Data to examine:
::::::
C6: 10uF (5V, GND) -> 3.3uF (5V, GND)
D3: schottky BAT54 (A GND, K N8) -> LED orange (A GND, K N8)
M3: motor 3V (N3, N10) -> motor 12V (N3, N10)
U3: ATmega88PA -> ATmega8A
::::::
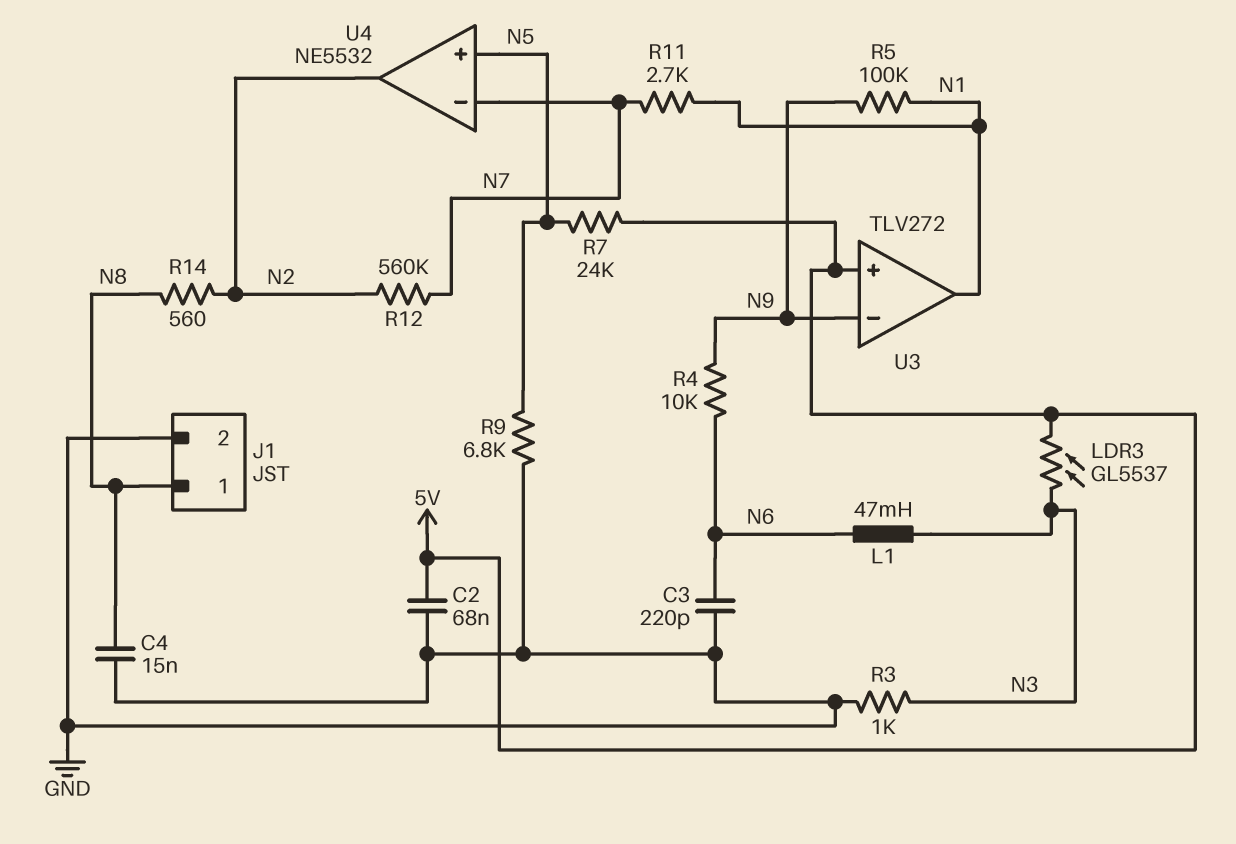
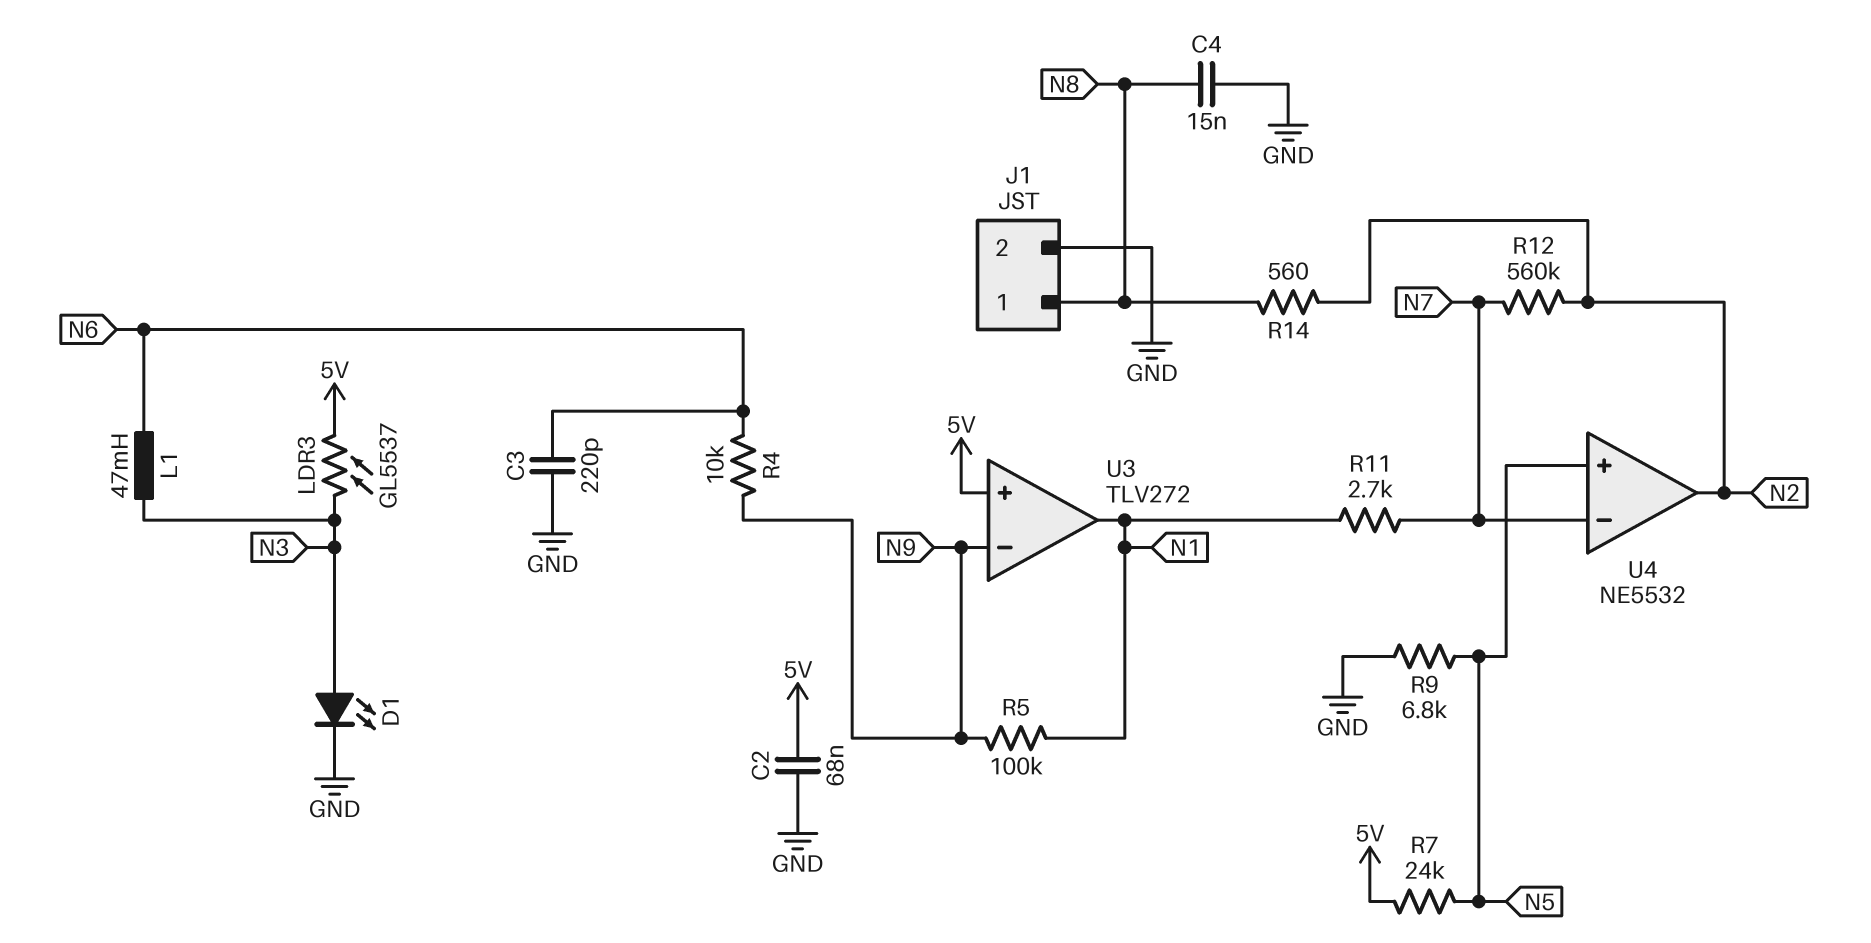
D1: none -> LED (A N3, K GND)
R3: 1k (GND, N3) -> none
::::::
Looking at the entries above, can you reproduce exactly the lines from the one that holds "M3: motor 3V (N3, N10) -> motor 12V (N3, N10)" through the one that holds "U3: ATmega88PA -> ATmega8A", and only those?

M3: motor 3V (N3, N10) -> motor 12V (N3, N10)
U3: ATmega88PA -> ATmega8A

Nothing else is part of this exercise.